*** Opening of Input records ***
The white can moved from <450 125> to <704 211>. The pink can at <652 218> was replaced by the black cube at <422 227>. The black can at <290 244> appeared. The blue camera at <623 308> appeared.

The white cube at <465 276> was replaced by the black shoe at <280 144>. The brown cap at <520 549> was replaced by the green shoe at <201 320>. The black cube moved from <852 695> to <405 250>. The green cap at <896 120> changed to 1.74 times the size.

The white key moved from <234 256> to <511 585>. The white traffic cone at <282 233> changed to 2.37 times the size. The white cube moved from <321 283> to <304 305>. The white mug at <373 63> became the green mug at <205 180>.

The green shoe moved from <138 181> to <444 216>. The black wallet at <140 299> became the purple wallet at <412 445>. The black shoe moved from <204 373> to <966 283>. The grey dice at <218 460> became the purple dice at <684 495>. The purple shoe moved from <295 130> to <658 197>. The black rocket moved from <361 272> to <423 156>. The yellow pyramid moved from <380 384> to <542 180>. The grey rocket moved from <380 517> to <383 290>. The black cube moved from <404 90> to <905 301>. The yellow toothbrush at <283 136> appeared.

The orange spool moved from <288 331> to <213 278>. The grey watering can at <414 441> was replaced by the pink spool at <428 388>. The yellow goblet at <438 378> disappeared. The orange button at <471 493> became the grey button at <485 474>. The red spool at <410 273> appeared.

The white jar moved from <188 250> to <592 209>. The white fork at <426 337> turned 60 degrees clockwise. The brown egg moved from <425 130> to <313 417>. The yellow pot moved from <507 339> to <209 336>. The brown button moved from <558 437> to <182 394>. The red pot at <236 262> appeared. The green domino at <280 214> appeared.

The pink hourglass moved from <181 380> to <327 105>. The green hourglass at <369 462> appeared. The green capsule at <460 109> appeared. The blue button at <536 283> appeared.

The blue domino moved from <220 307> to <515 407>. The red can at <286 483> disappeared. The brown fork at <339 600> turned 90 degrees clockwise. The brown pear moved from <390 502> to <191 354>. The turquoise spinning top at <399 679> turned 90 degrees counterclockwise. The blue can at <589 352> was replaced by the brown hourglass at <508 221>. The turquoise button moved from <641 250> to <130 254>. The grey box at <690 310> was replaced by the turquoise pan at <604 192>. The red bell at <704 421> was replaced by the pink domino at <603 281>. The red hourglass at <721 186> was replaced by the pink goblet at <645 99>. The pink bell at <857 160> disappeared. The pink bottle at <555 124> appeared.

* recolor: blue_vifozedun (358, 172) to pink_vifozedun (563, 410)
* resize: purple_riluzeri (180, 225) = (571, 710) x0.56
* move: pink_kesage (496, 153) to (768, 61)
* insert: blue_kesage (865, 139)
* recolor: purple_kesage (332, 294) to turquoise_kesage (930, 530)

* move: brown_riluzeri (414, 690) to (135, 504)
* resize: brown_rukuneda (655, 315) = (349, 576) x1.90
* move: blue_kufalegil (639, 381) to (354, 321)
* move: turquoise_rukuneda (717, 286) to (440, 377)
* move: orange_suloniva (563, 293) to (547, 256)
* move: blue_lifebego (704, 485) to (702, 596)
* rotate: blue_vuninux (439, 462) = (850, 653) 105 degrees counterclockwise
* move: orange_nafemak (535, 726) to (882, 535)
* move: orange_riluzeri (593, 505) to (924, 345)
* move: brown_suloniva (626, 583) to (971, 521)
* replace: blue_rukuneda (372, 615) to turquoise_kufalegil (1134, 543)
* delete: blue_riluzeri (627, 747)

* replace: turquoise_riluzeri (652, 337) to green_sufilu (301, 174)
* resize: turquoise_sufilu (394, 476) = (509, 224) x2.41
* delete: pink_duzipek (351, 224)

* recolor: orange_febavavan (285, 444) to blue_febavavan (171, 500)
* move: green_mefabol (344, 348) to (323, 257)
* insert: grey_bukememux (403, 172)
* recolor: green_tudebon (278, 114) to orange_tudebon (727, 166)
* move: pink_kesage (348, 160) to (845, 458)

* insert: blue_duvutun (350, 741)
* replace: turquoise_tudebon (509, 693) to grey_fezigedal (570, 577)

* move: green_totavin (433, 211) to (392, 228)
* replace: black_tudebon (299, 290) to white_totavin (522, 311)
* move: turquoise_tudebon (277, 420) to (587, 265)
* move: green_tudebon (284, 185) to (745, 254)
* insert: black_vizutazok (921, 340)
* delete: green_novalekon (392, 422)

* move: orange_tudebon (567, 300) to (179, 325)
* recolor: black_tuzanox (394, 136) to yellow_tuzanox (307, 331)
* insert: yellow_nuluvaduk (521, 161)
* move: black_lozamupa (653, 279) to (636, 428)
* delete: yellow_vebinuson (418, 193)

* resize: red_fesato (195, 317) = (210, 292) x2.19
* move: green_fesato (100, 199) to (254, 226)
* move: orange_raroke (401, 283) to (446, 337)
*** Close of Input records ***
• Exercise instructions
Beginning at the line containing "to (768, 61)", output exactly each line up to and including the last line of the material above.

• Exercise output
* move: pink_kesage (496, 153) to (768, 61)
* insert: blue_kesage (865, 139)
* recolor: purple_kesage (332, 294) to turquoise_kesage (930, 530)

* move: brown_riluzeri (414, 690) to (135, 504)
* resize: brown_rukuneda (655, 315) = (349, 576) x1.90
* move: blue_kufalegil (639, 381) to (354, 321)
* move: turquoise_rukuneda (717, 286) to (440, 377)
* move: orange_suloniva (563, 293) to (547, 256)
* move: blue_lifebego (704, 485) to (702, 596)
* rotate: blue_vuninux (439, 462) = (850, 653) 105 degrees counterclockwise
* move: orange_nafemak (535, 726) to (882, 535)
* move: orange_riluzeri (593, 505) to (924, 345)
* move: brown_suloniva (626, 583) to (971, 521)
* replace: blue_rukuneda (372, 615) to turquoise_kufalegil (1134, 543)
* delete: blue_riluzeri (627, 747)

* replace: turquoise_riluzeri (652, 337) to green_sufilu (301, 174)
* resize: turquoise_sufilu (394, 476) = (509, 224) x2.41
* delete: pink_duzipek (351, 224)

* recolor: orange_febavavan (285, 444) to blue_febavavan (171, 500)
* move: green_mefabol (344, 348) to (323, 257)
* insert: grey_bukememux (403, 172)
* recolor: green_tudebon (278, 114) to orange_tudebon (727, 166)
* move: pink_kesage (348, 160) to (845, 458)

* insert: blue_duvutun (350, 741)
* replace: turquoise_tudebon (509, 693) to grey_fezigedal (570, 577)

* move: green_totavin (433, 211) to (392, 228)
* replace: black_tudebon (299, 290) to white_totavin (522, 311)
* move: turquoise_tudebon (277, 420) to (587, 265)
* move: green_tudebon (284, 185) to (745, 254)
* insert: black_vizutazok (921, 340)
* delete: green_novalekon (392, 422)

* move: orange_tudebon (567, 300) to (179, 325)
* recolor: black_tuzanox (394, 136) to yellow_tuzanox (307, 331)
* insert: yellow_nuluvaduk (521, 161)
* move: black_lozamupa (653, 279) to (636, 428)
* delete: yellow_vebinuson (418, 193)

* resize: red_fesato (195, 317) = (210, 292) x2.19
* move: green_fesato (100, 199) to (254, 226)
* move: orange_raroke (401, 283) to (446, 337)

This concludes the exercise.